• _Exercise_: Scan the records beneath this line for the line holding "purple cactus: 3 -> 1" and the line holding "blue spray bottle: 6 -> 5", then transcribe exactly those two and all lines between.
[Data to examine Boundary: Start]
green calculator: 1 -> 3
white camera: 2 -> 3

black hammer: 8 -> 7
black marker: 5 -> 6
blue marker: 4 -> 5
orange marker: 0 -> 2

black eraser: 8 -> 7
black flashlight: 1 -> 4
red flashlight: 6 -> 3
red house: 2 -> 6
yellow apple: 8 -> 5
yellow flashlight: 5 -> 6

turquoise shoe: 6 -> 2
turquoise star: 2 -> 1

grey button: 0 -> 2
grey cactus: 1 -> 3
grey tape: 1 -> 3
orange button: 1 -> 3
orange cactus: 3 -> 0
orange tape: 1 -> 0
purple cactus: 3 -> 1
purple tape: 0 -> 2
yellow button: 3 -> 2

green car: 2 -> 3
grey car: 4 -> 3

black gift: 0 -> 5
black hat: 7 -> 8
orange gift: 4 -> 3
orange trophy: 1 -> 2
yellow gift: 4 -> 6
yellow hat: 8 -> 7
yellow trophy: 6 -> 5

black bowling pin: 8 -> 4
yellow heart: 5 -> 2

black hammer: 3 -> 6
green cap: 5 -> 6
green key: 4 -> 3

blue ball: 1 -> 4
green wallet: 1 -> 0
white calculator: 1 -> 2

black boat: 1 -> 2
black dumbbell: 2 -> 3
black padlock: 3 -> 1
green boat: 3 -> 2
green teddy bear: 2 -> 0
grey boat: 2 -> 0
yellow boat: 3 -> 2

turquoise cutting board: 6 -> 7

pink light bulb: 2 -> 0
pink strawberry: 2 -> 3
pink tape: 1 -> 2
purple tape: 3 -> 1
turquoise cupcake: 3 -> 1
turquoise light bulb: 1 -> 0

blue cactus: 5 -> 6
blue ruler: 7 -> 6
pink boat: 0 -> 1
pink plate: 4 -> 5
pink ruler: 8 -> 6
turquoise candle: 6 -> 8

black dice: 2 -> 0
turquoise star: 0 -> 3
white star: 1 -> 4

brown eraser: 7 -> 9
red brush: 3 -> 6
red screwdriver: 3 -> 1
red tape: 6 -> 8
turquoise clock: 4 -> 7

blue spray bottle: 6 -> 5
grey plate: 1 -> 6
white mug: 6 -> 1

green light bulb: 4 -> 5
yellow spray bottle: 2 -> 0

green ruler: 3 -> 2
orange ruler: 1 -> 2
[Data to examine Boundary: End]
• _Finished task_:
purple cactus: 3 -> 1
purple tape: 0 -> 2
yellow button: 3 -> 2

green car: 2 -> 3
grey car: 4 -> 3

black gift: 0 -> 5
black hat: 7 -> 8
orange gift: 4 -> 3
orange trophy: 1 -> 2
yellow gift: 4 -> 6
yellow hat: 8 -> 7
yellow trophy: 6 -> 5

black bowling pin: 8 -> 4
yellow heart: 5 -> 2

black hammer: 3 -> 6
green cap: 5 -> 6
green key: 4 -> 3

blue ball: 1 -> 4
green wallet: 1 -> 0
white calculator: 1 -> 2

black boat: 1 -> 2
black dumbbell: 2 -> 3
black padlock: 3 -> 1
green boat: 3 -> 2
green teddy bear: 2 -> 0
grey boat: 2 -> 0
yellow boat: 3 -> 2

turquoise cutting board: 6 -> 7

pink light bulb: 2 -> 0
pink strawberry: 2 -> 3
pink tape: 1 -> 2
purple tape: 3 -> 1
turquoise cupcake: 3 -> 1
turquoise light bulb: 1 -> 0

blue cactus: 5 -> 6
blue ruler: 7 -> 6
pink boat: 0 -> 1
pink plate: 4 -> 5
pink ruler: 8 -> 6
turquoise candle: 6 -> 8

black dice: 2 -> 0
turquoise star: 0 -> 3
white star: 1 -> 4

brown eraser: 7 -> 9
red brush: 3 -> 6
red screwdriver: 3 -> 1
red tape: 6 -> 8
turquoise clock: 4 -> 7

blue spray bottle: 6 -> 5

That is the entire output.